*Problem to solve*
Convert everything from the line containing "At what (x,y)" down to the end of the material into a JSON list of strings, one string per line, leaving out blank lines.

*Exercise materials*
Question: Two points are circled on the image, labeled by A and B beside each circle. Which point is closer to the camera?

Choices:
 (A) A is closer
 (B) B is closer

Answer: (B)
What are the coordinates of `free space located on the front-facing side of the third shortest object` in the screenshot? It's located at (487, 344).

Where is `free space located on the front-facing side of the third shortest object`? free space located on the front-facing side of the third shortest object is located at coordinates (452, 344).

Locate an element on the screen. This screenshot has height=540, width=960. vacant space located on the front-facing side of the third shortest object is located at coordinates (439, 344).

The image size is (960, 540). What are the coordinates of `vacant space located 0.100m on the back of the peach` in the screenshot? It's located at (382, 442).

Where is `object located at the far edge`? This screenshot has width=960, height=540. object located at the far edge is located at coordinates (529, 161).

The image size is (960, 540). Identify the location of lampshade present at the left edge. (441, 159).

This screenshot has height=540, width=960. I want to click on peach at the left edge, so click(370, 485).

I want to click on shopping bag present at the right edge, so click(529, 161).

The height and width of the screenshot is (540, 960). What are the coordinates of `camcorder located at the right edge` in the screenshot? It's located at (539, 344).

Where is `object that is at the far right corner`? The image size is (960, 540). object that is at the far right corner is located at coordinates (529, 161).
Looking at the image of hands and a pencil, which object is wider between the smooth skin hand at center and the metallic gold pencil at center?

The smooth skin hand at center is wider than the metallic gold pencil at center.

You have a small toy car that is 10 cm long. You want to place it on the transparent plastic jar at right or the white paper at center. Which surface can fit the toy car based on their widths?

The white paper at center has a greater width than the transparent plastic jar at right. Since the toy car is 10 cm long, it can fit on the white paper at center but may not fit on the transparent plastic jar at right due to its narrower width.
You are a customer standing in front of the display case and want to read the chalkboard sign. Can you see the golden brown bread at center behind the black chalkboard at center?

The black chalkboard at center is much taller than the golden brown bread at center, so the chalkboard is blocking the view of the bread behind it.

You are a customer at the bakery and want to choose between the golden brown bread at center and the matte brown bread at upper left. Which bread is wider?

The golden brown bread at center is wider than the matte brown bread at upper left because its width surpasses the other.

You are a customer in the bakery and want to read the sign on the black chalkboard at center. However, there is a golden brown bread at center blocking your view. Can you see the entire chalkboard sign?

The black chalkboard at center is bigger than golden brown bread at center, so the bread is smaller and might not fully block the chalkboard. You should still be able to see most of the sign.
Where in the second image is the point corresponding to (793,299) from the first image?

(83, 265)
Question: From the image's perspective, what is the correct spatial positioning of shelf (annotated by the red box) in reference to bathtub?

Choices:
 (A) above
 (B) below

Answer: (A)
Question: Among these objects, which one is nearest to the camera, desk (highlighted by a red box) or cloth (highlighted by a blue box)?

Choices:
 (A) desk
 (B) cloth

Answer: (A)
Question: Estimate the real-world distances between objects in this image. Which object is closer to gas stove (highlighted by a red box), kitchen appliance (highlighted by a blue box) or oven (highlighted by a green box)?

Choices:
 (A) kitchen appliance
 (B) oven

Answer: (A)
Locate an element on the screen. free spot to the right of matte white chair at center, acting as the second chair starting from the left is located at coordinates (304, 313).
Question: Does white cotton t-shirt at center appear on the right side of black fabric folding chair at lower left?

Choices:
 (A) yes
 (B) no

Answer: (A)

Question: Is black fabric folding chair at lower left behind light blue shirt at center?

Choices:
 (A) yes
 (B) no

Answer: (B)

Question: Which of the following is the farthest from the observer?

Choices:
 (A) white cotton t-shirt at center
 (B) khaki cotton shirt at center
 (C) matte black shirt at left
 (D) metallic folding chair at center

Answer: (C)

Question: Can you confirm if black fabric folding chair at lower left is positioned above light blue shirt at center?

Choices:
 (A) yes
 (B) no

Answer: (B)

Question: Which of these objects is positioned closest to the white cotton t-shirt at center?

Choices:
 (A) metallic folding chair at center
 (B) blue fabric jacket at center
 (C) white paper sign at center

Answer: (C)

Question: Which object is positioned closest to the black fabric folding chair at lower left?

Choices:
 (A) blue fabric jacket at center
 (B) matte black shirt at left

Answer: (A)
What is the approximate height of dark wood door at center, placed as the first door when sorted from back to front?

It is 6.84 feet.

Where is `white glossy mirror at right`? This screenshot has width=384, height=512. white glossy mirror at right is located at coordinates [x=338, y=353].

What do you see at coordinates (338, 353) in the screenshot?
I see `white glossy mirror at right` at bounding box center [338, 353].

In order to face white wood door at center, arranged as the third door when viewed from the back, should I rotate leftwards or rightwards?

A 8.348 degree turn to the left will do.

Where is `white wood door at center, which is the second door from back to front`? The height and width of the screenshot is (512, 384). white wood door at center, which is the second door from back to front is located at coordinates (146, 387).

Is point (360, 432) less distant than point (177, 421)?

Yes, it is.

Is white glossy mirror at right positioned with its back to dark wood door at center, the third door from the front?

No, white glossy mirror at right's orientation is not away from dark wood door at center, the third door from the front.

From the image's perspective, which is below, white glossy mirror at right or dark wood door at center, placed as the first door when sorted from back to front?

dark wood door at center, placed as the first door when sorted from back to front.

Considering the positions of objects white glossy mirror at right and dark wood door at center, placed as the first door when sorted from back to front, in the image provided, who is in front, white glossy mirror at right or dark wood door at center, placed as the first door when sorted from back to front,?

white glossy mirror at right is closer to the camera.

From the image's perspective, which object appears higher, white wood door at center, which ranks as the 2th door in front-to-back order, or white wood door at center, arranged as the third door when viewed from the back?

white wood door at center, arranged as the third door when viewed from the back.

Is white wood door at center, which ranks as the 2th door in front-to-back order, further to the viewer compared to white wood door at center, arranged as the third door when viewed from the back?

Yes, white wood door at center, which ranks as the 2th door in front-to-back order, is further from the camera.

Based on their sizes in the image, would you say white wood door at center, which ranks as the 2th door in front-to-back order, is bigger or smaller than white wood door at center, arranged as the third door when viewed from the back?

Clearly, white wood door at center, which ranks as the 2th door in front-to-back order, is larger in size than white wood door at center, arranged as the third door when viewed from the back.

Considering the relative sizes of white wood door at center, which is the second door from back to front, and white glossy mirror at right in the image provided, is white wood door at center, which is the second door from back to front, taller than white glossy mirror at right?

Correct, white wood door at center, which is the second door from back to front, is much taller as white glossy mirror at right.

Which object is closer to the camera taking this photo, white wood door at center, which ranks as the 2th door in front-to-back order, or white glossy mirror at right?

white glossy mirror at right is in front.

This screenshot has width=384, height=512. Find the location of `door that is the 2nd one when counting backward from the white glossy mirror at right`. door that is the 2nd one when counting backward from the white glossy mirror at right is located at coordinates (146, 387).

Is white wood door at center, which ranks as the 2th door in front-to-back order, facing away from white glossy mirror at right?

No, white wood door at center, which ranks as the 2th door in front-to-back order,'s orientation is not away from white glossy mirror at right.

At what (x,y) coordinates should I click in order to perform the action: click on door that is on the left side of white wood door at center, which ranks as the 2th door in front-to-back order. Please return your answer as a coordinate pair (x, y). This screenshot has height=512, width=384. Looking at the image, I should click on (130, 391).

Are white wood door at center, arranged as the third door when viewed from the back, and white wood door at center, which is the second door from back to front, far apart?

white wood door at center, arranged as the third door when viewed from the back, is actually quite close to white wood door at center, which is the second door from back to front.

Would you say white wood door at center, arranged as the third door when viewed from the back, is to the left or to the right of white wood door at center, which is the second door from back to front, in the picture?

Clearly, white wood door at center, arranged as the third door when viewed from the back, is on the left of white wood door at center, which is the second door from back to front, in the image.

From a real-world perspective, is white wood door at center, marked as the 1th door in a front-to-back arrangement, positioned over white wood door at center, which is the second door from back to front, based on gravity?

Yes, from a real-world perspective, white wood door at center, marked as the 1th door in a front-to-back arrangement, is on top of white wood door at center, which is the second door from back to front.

*Problem solution*
[
  "At what (x,y) coordinates should I click in order to perform the action: click on door that is on the left side of white wood door at center, which ranks as the 2th door in front-to-back order. Please return your answer as a coordinate pair (x, y). This screenshot has height=512, width=384. Looking at the image, I should click on (130, 391).",
  "Are white wood door at center, arranged as the third door when viewed from the back, and white wood door at center, which is the second door from back to front, far apart?",
  "white wood door at center, arranged as the third door when viewed from the back, is actually quite close to white wood door at center, which is the second door from back to front.",
  "Would you say white wood door at center, arranged as the third door when viewed from the back, is to the left or to the right of white wood door at center, which is the second door from back to front, in the picture?",
  "Clearly, white wood door at center, arranged as the third door when viewed from the back, is on the left of white wood door at center, which is the second door from back to front, in the image.",
  "From a real-world perspective, is white wood door at center, marked as the 1th door in a front-to-back arrangement, positioned over white wood door at center, which is the second door from back to front, based on gravity?",
  "Yes, from a real-world perspective, white wood door at center, marked as the 1th door in a front-to-back arrangement, is on top of white wood door at center, which is the second door from back to front."
]